## Exercise directions
Only one span of the material below is wanted. Output it exactly, from the line with "blue glue stick: 8 -> 7" through the line with "orange clock: 2 -> 1", without any pictures.

## Dataset entries
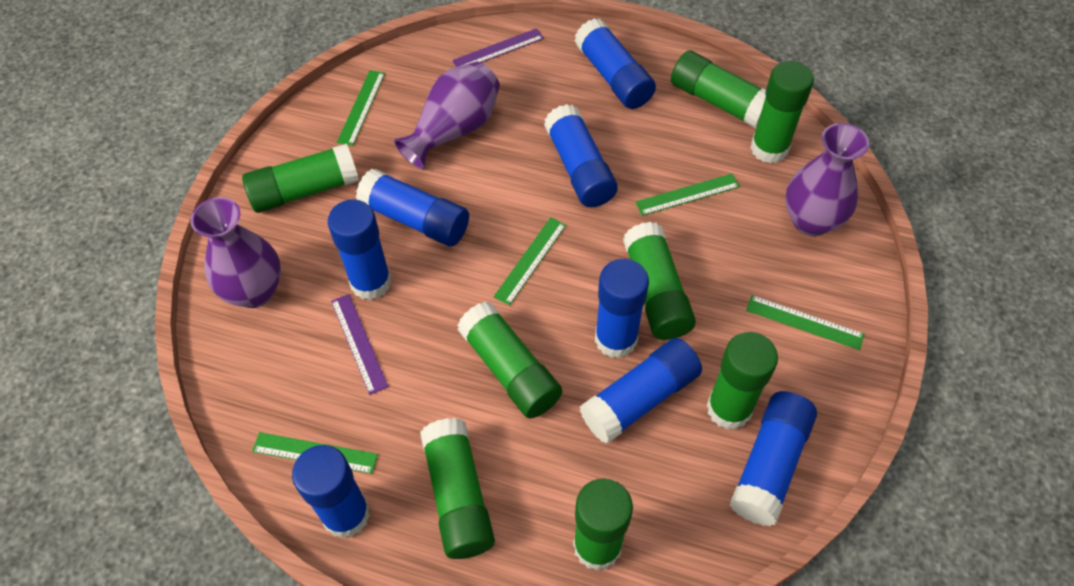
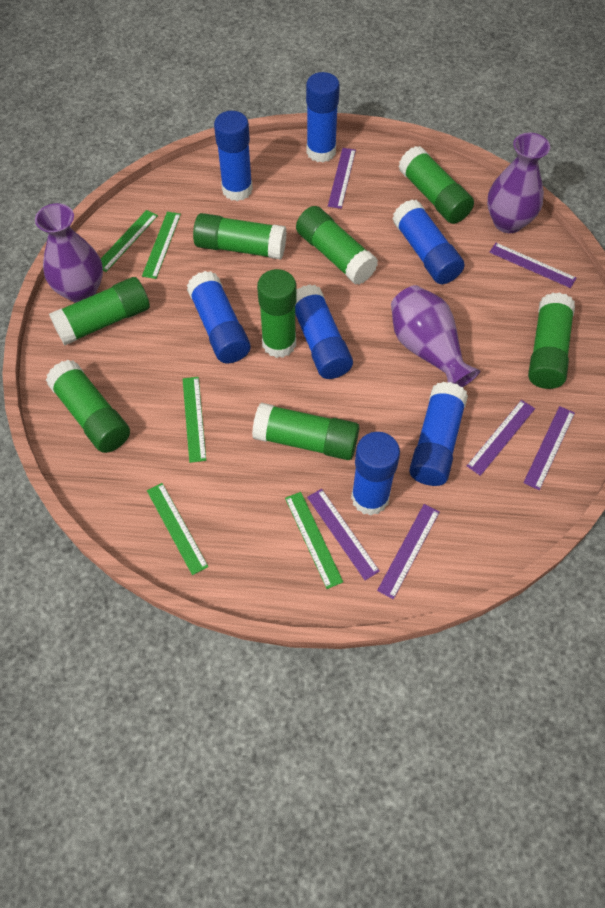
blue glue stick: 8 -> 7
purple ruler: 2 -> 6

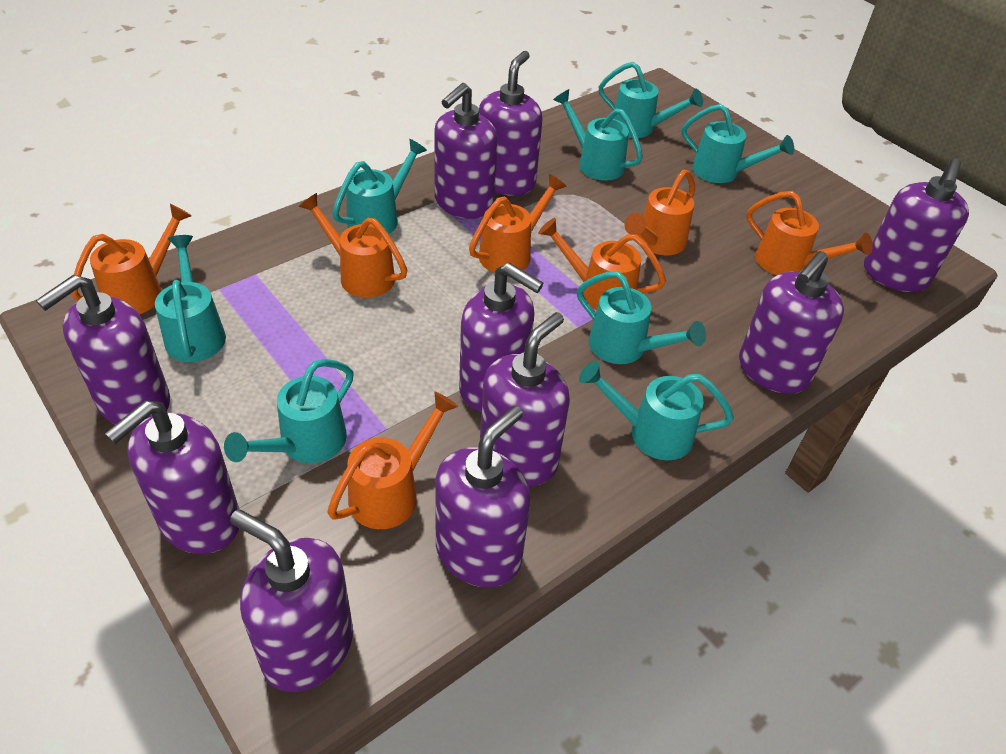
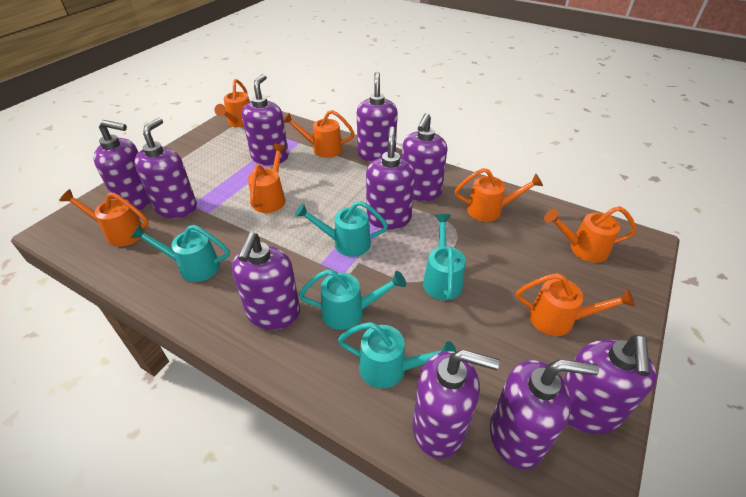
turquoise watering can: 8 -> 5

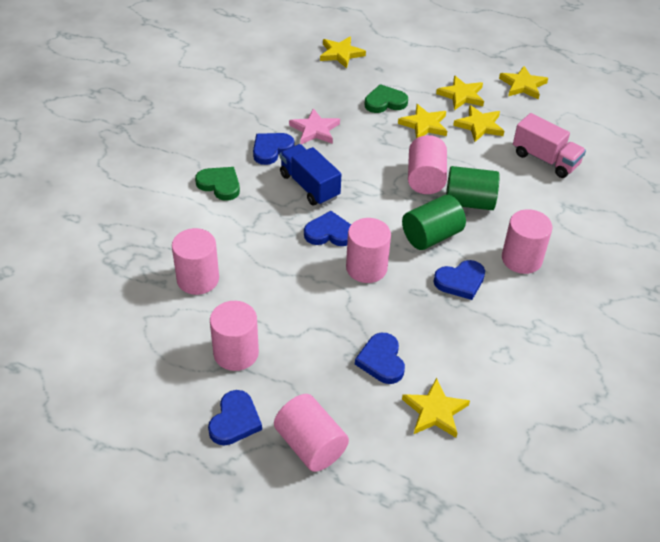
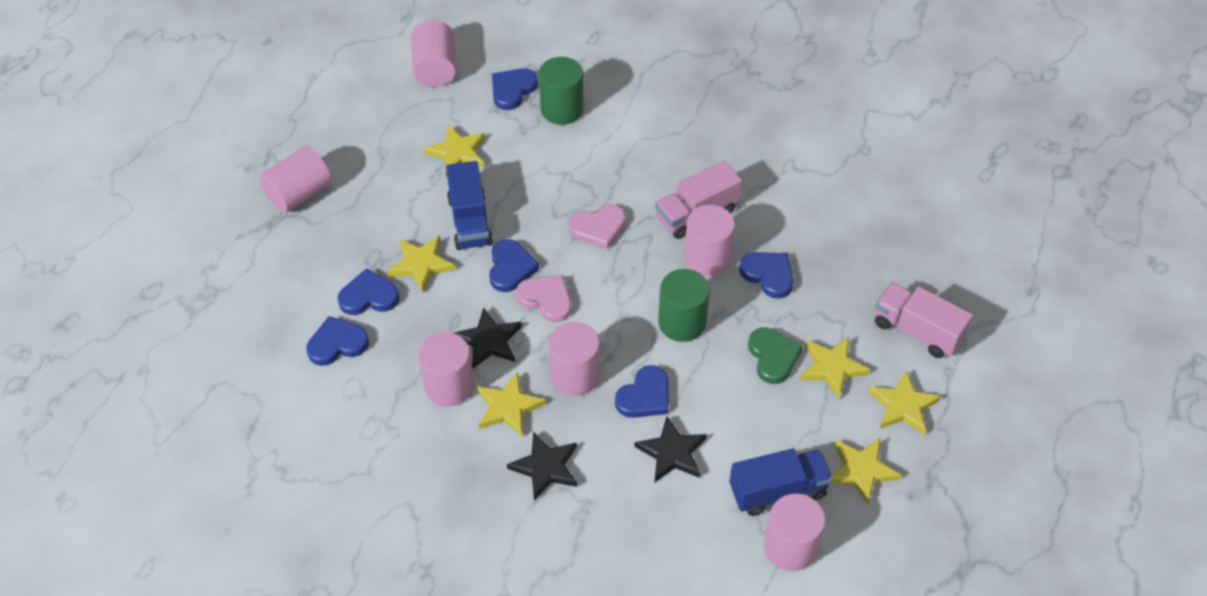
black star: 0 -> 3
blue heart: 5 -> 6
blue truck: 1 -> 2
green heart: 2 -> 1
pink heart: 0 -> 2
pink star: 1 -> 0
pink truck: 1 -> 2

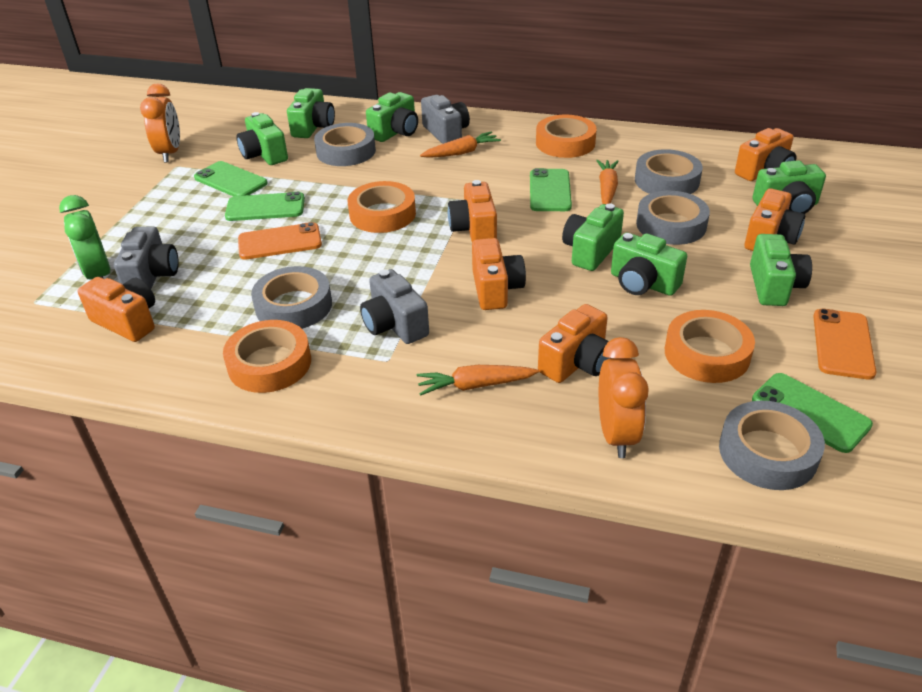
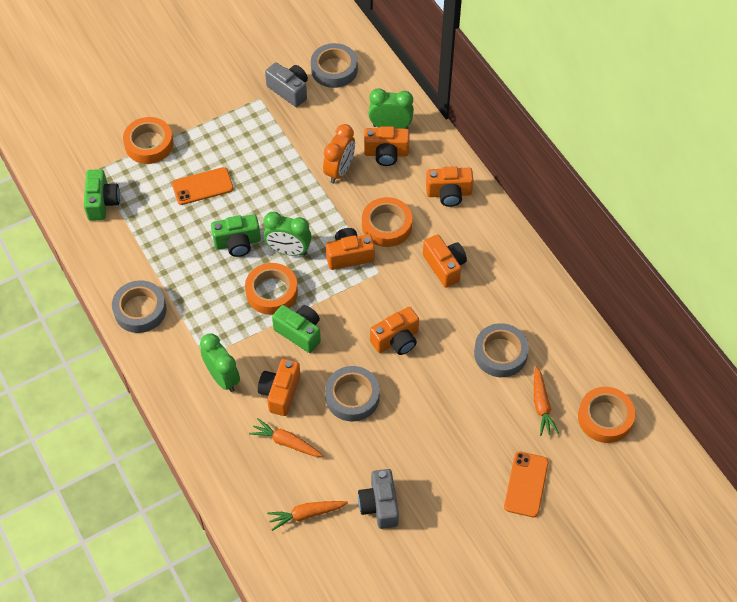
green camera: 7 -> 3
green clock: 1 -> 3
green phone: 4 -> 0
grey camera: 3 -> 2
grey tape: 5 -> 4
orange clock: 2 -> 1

--

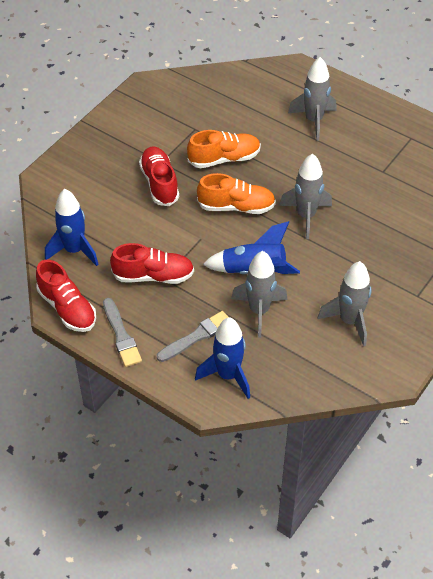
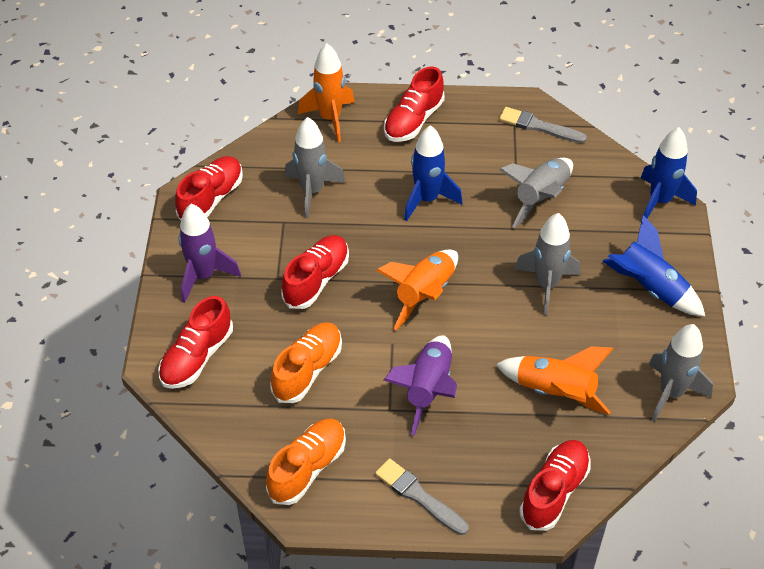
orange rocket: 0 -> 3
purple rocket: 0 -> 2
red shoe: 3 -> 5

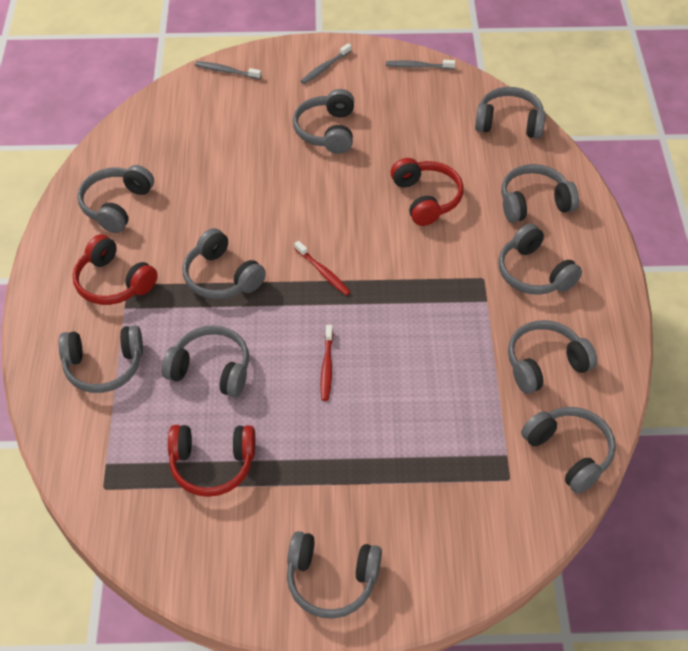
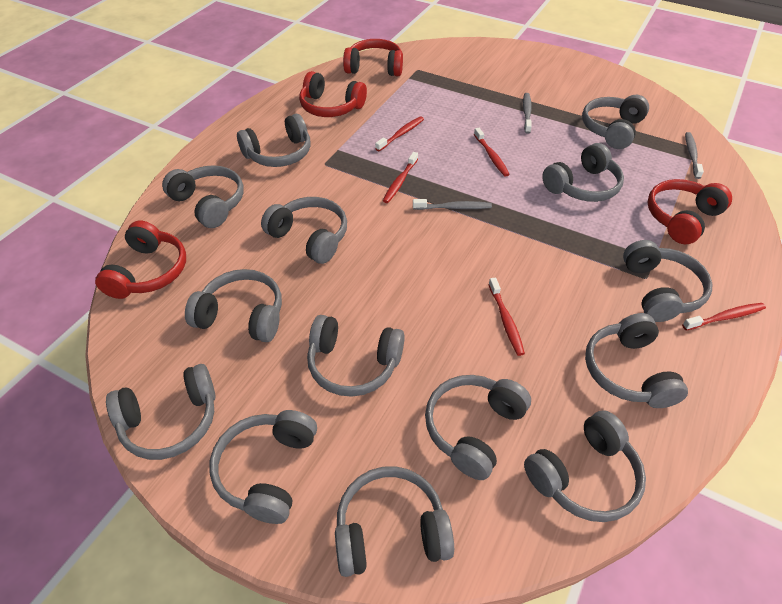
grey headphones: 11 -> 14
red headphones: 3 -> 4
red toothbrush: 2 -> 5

==

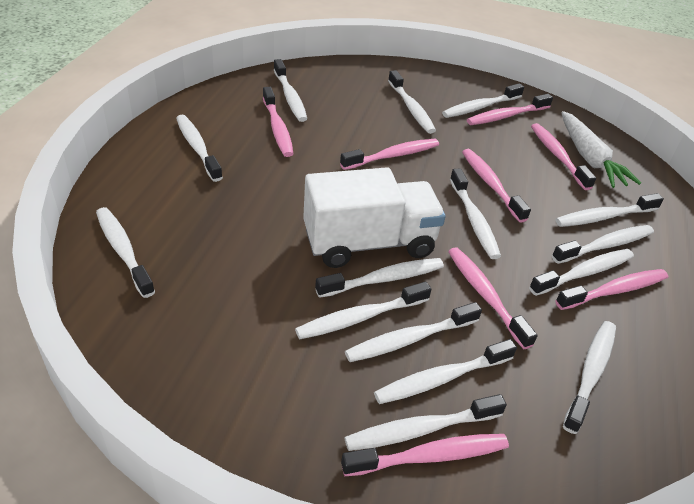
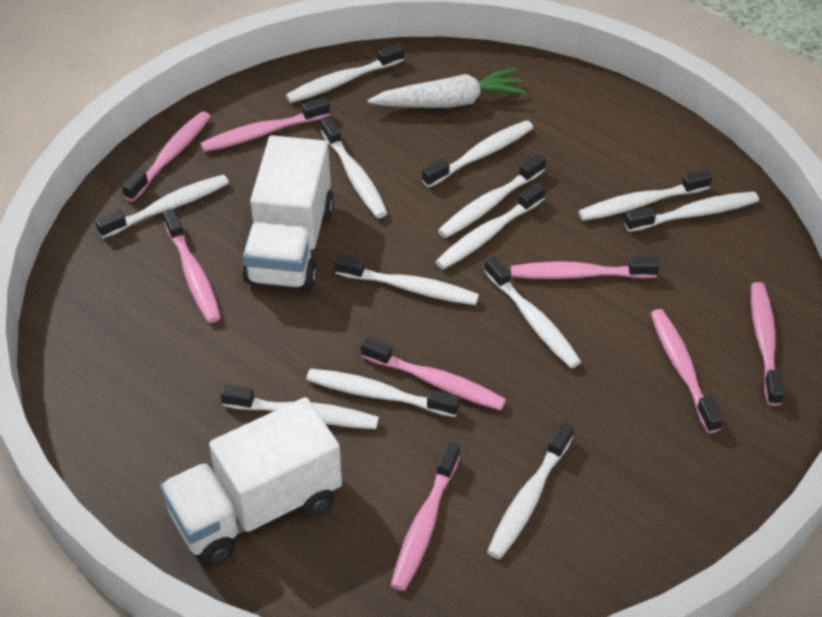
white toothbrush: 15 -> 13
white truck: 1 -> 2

## Response box
blue glue stick: 8 -> 7
purple ruler: 2 -> 6

turquoise watering can: 8 -> 5

black star: 0 -> 3
blue heart: 5 -> 6
blue truck: 1 -> 2
green heart: 2 -> 1
pink heart: 0 -> 2
pink star: 1 -> 0
pink truck: 1 -> 2

green camera: 7 -> 3
green clock: 1 -> 3
green phone: 4 -> 0
grey camera: 3 -> 2
grey tape: 5 -> 4
orange clock: 2 -> 1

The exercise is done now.